#### SUPPLIED ENTRIES
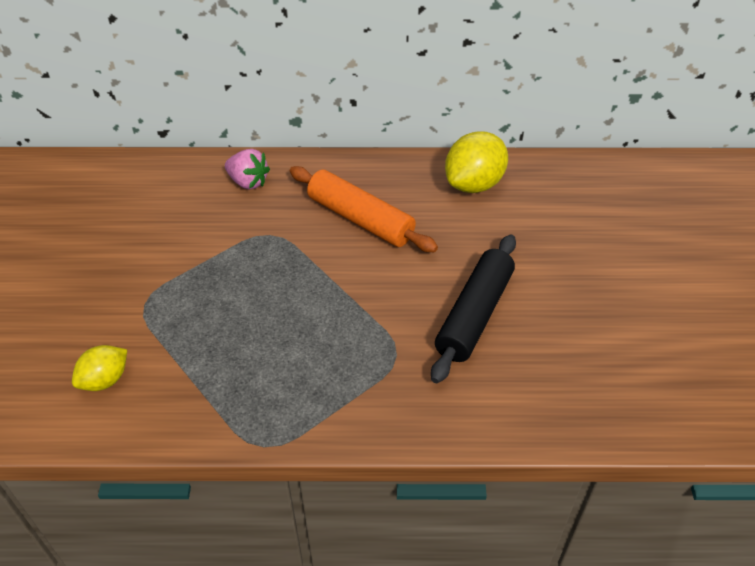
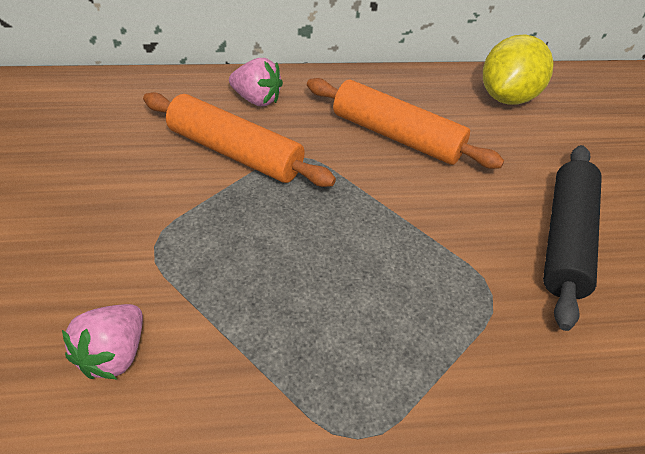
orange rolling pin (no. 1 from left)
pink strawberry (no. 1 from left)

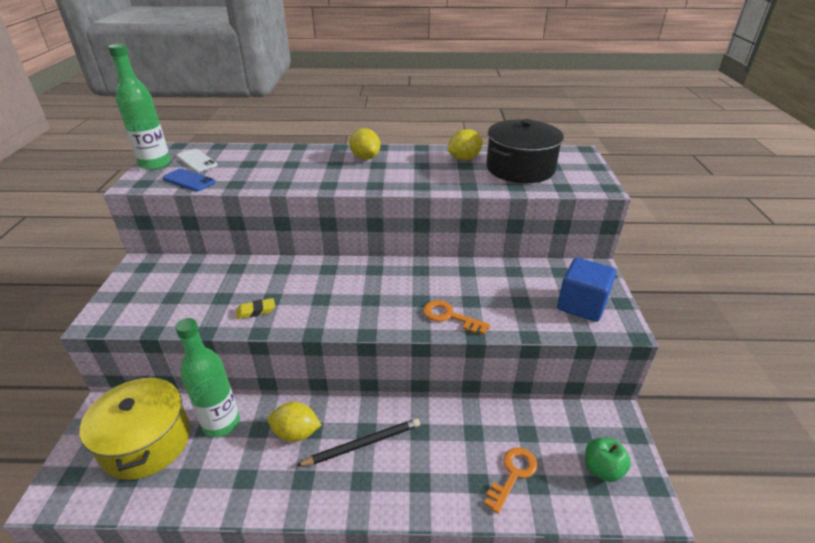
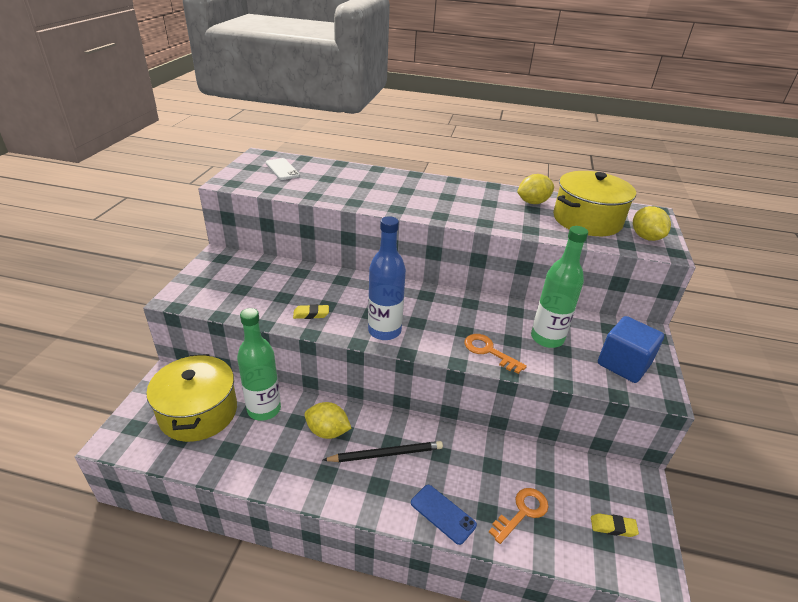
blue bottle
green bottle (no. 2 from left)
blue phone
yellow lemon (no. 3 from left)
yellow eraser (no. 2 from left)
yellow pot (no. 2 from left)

#### WORK TASK
In repeating the entries, exclude the pictures and alter nothing else.

#### TASK OUTPUT
orange rolling pin (no. 1 from left)
pink strawberry (no. 1 from left)

blue bottle
green bottle (no. 2 from left)
blue phone
yellow lemon (no. 3 from left)
yellow eraser (no. 2 from left)
yellow pot (no. 2 from left)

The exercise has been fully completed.